Exercise input:
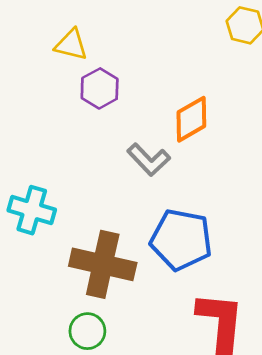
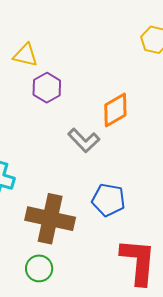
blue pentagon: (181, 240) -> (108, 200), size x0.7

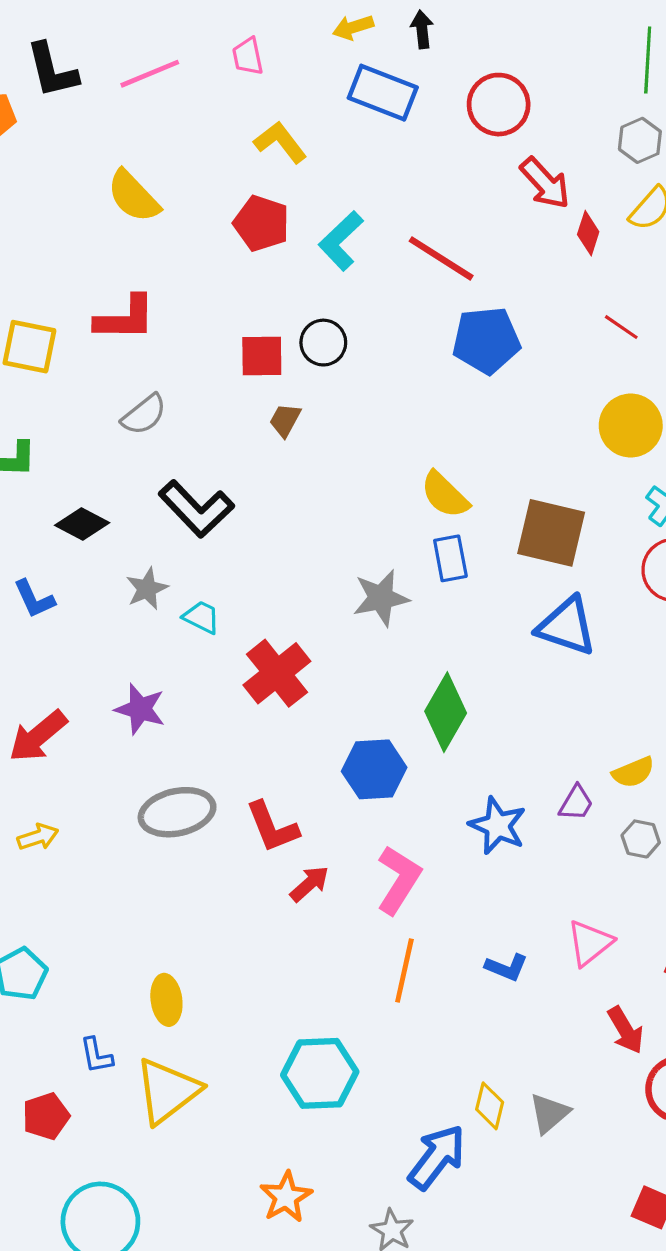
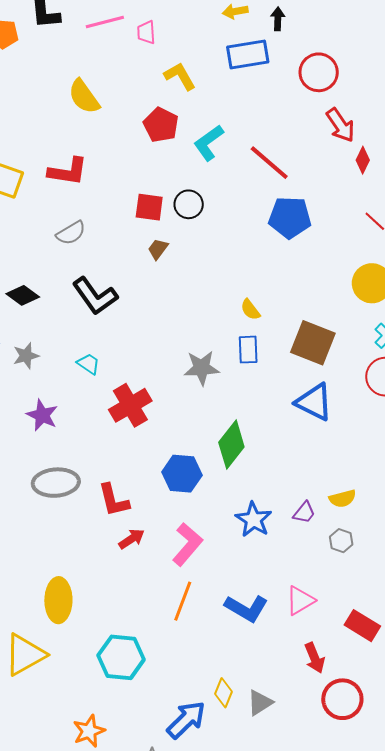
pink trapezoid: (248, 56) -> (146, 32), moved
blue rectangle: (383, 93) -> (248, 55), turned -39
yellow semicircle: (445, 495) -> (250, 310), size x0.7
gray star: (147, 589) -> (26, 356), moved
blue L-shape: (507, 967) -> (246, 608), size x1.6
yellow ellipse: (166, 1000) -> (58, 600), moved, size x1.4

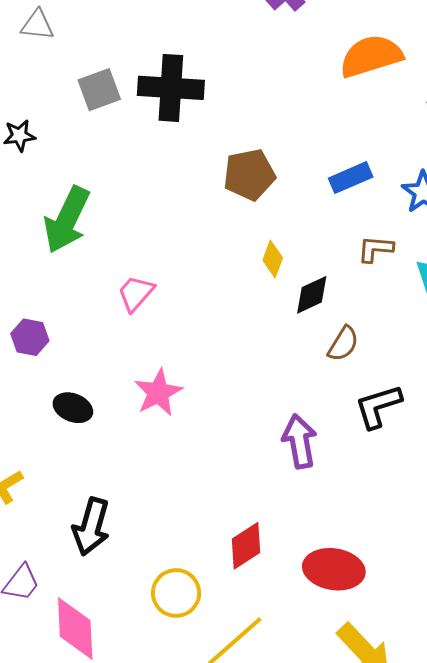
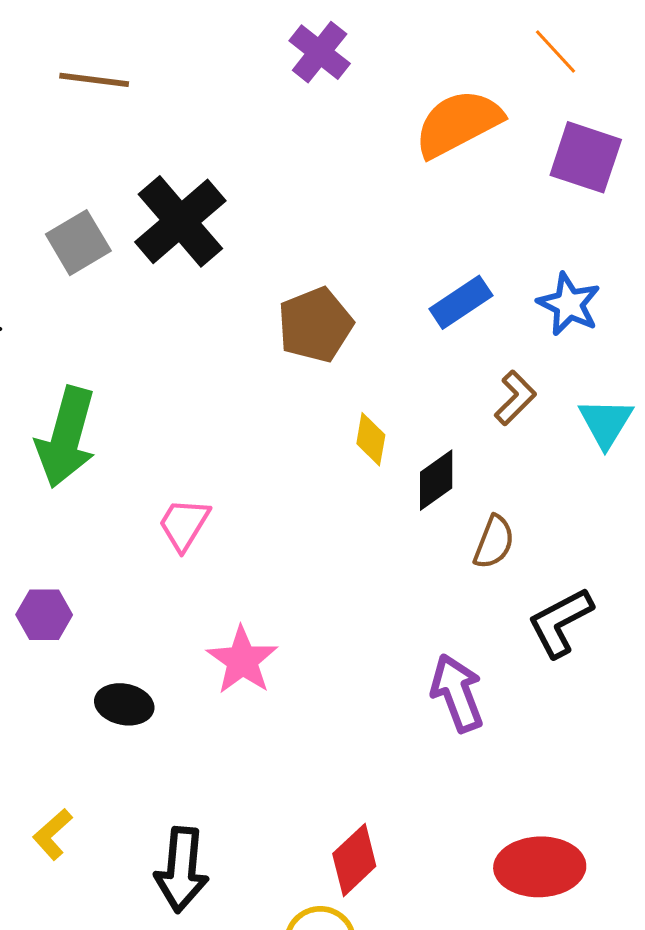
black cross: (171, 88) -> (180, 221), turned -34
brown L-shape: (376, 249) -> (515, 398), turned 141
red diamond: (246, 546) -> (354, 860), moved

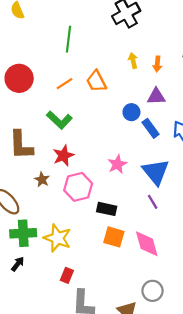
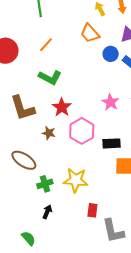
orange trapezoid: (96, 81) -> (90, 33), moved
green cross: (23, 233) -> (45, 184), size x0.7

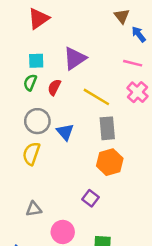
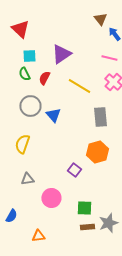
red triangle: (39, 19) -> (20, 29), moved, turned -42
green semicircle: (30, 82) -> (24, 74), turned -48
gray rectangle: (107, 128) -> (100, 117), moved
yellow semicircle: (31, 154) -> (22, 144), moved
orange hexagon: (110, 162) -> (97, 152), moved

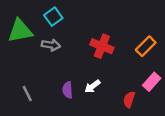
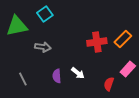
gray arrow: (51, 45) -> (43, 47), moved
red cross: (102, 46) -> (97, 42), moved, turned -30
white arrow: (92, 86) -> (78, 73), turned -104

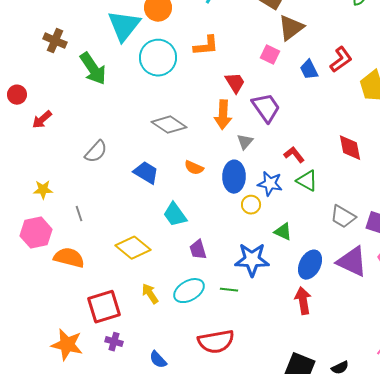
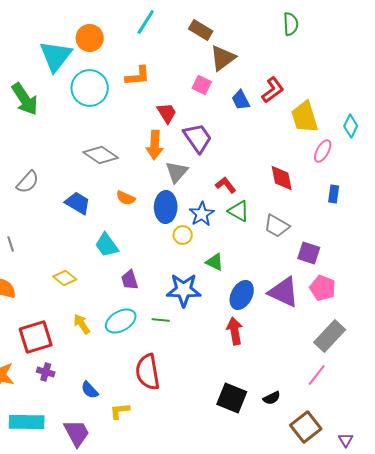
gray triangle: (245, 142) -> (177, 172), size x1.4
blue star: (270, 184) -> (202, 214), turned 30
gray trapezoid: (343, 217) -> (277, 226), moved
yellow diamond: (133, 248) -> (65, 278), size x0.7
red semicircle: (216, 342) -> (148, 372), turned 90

Work to complete:
All pictures are to be skipped. Output, word for word, the lines in the data above starting at the line containing "yellow ellipse: (166, 1000)" and ending at the line containing "orange hexagon: (110, 162)".

Result for this task:
yellow ellipse: (166, 1000) -> (58, 600), moved, size x1.4

black cross: (171, 88) -> (180, 221), turned -34
brown L-shape: (376, 249) -> (515, 398), turned 141
red diamond: (246, 546) -> (354, 860), moved

orange trapezoid: (96, 81) -> (90, 33), moved
green cross: (23, 233) -> (45, 184), size x0.7

red triangle: (39, 19) -> (20, 29), moved, turned -42
green semicircle: (30, 82) -> (24, 74), turned -48
gray rectangle: (107, 128) -> (100, 117), moved
yellow semicircle: (31, 154) -> (22, 144), moved
orange hexagon: (110, 162) -> (97, 152), moved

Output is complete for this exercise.